[Before-and-after object lists]
^^^^

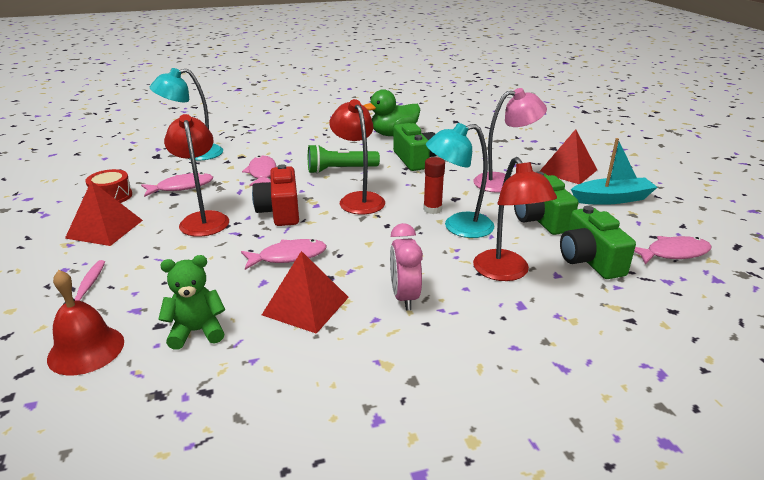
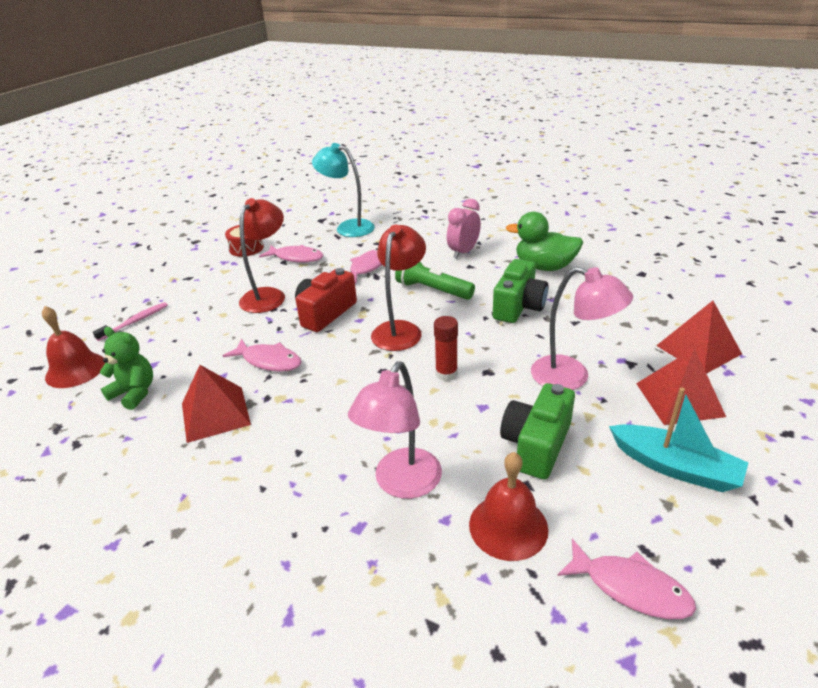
camera: 45 degrees right, 5 degrees up
(105, 229) = (206, 276): red pyramid -> red pyramid (698, 349)
(404, 297) = (285, 452): pink clock -> pink clock (463, 252)
(458, 227) = (439, 406): turquoise lamp -> none
(506, 273) = (401, 484): red lamp -> pink lamp
(589, 260) = (508, 526): green camera -> red bell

^^^^

### WHAT TO WORK ON
What you produce should repeat the data word for word while omitting all images.

### FINAL ANSWER
camera: 45 degrees right, 5 degrees up
(105, 229) = (206, 276): red pyramid -> red pyramid (698, 349)
(404, 297) = (285, 452): pink clock -> pink clock (463, 252)
(458, 227) = (439, 406): turquoise lamp -> none
(506, 273) = (401, 484): red lamp -> pink lamp
(589, 260) = (508, 526): green camera -> red bell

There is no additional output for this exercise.